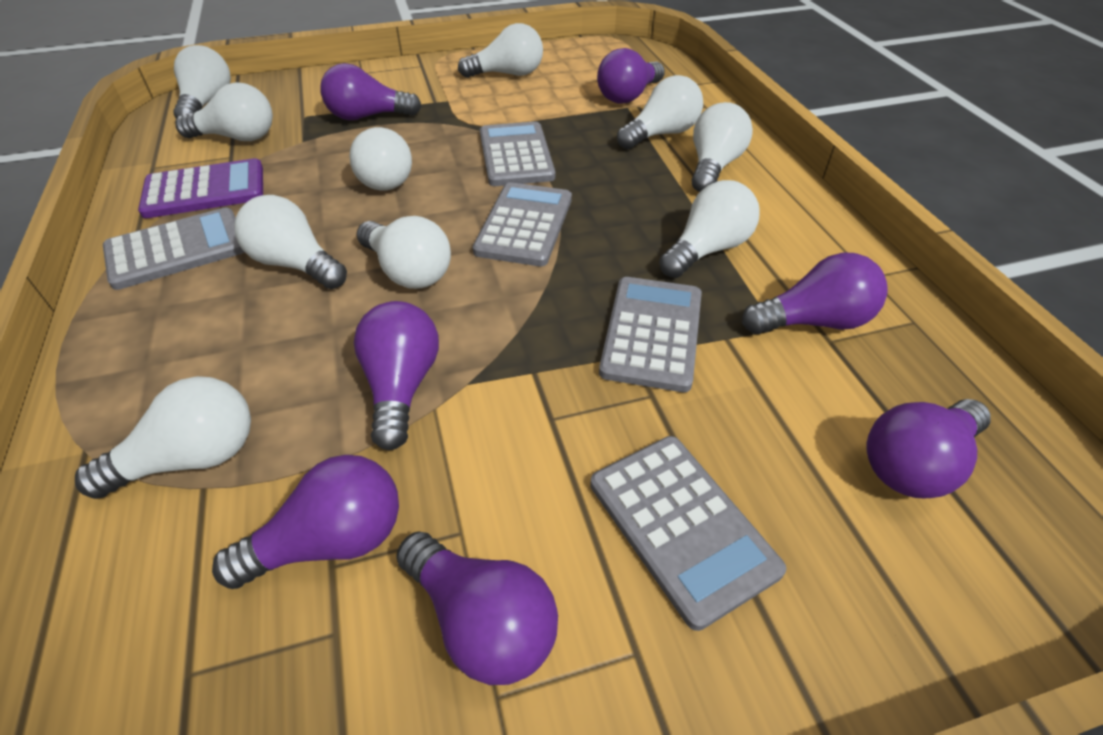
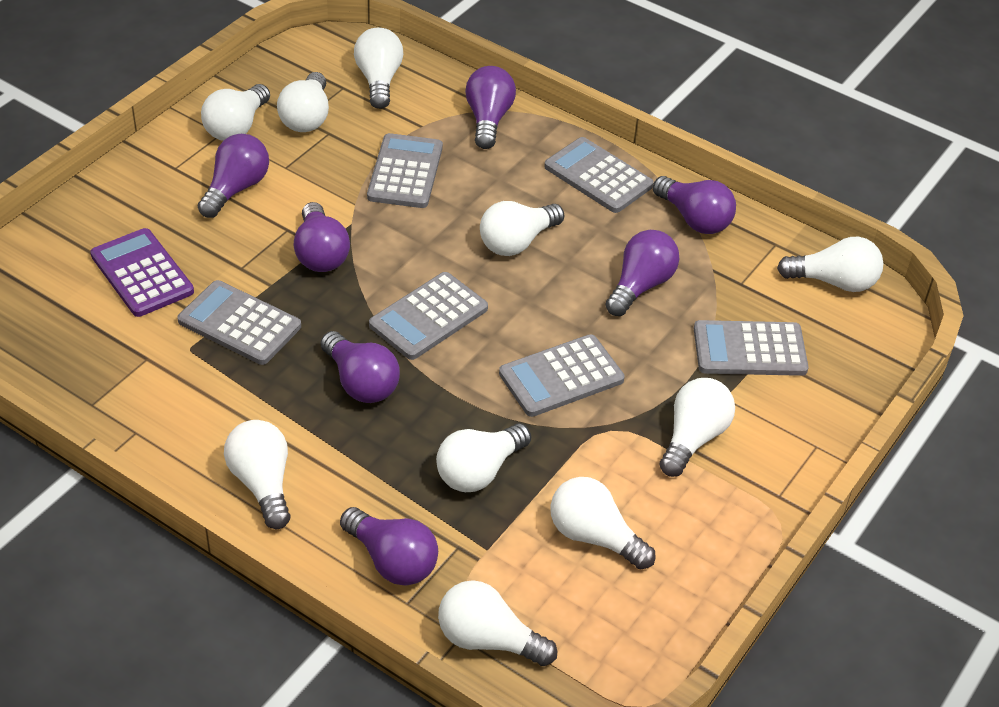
grey calculator: 5 -> 6

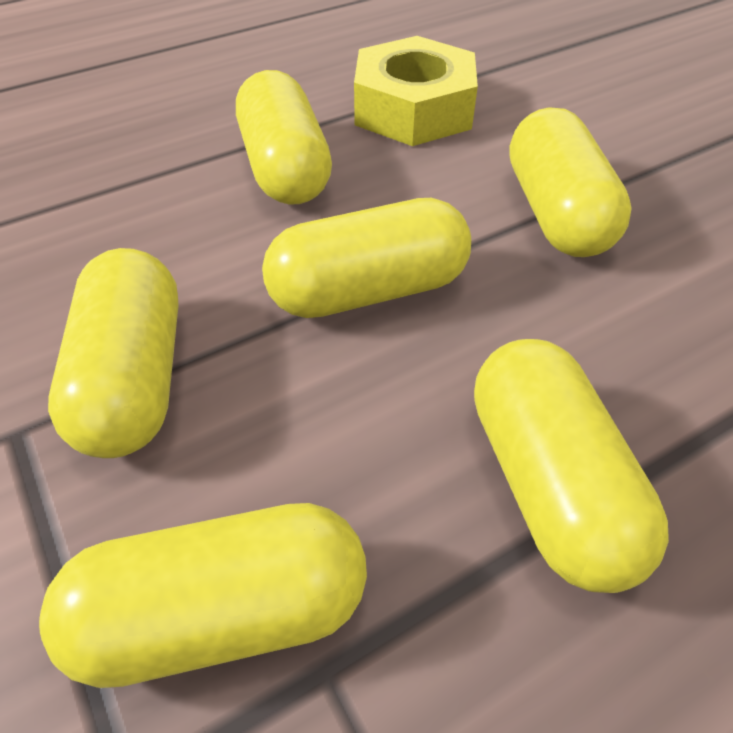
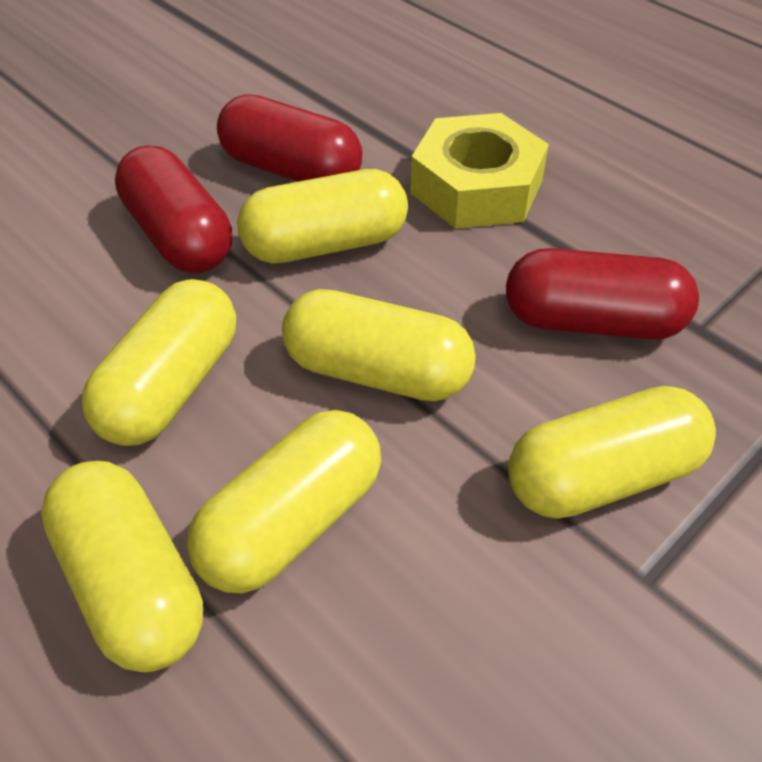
red capsule: 0 -> 3

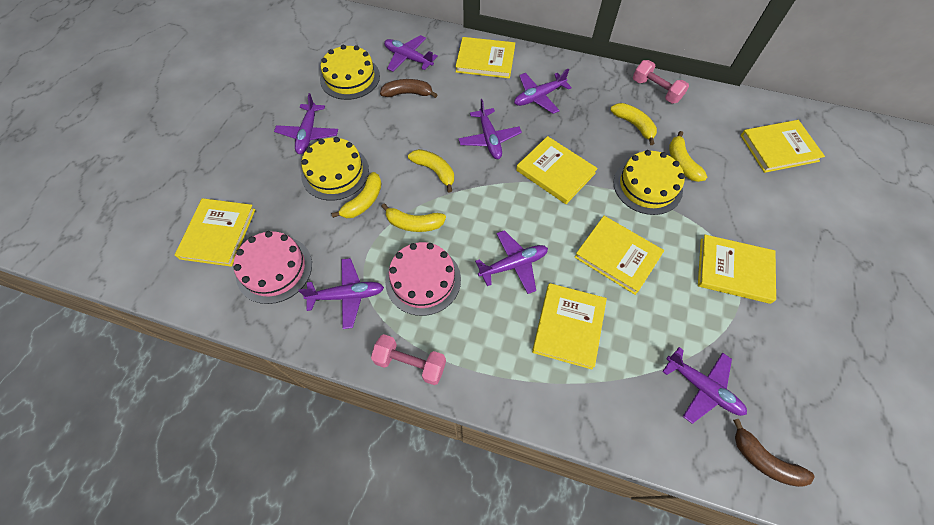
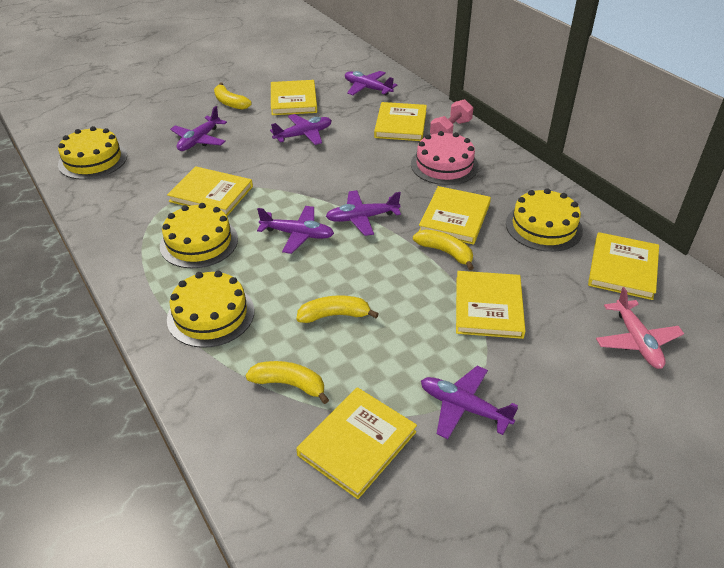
brown banana: 2 -> 0
pink cake: 2 -> 1
pink dumbbell: 2 -> 1
pink plane: 0 -> 1
purple plane: 7 -> 6
yellow banana: 5 -> 4
yellow cake: 3 -> 4

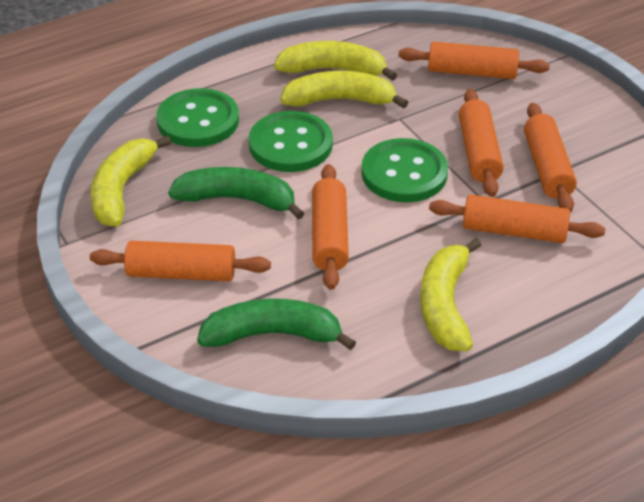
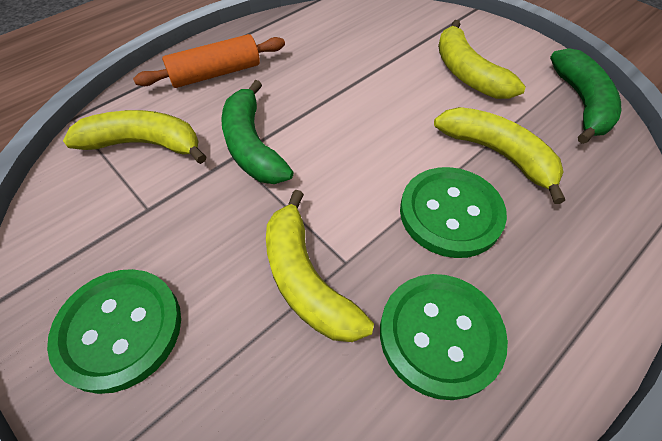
orange rolling pin: 6 -> 1

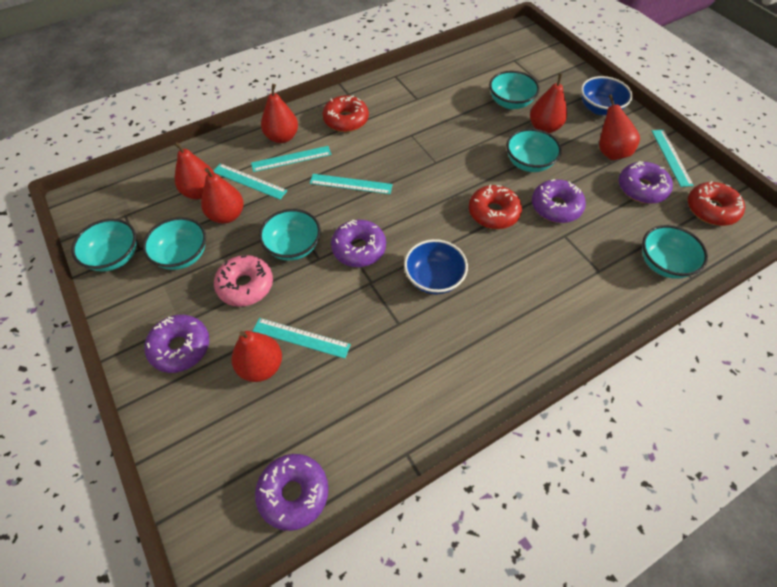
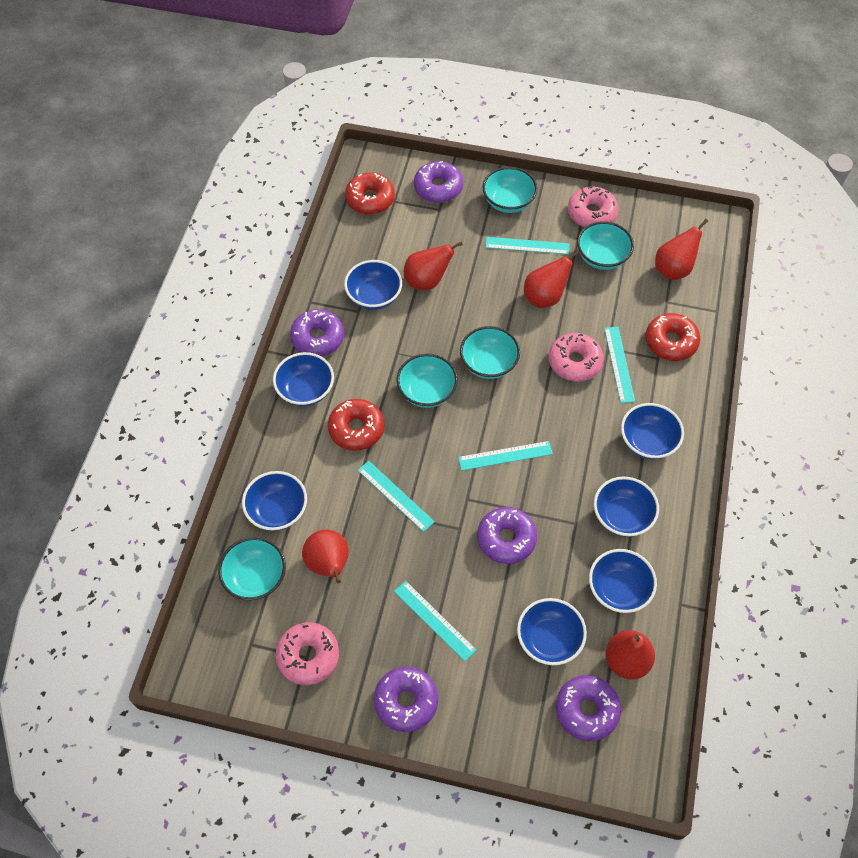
blue bowl: 2 -> 7
pink donut: 1 -> 3
red pear: 6 -> 5
turquoise bowl: 6 -> 5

# [Assigned task]
Nothing but the lines from the line containing "pink plane: 0 -> 1" to the end of the records above should be repeated, exactly and with every picture omitted.

# [Output of the task]
pink plane: 0 -> 1
purple plane: 7 -> 6
yellow banana: 5 -> 4
yellow cake: 3 -> 4

orange rolling pin: 6 -> 1

blue bowl: 2 -> 7
pink donut: 1 -> 3
red pear: 6 -> 5
turquoise bowl: 6 -> 5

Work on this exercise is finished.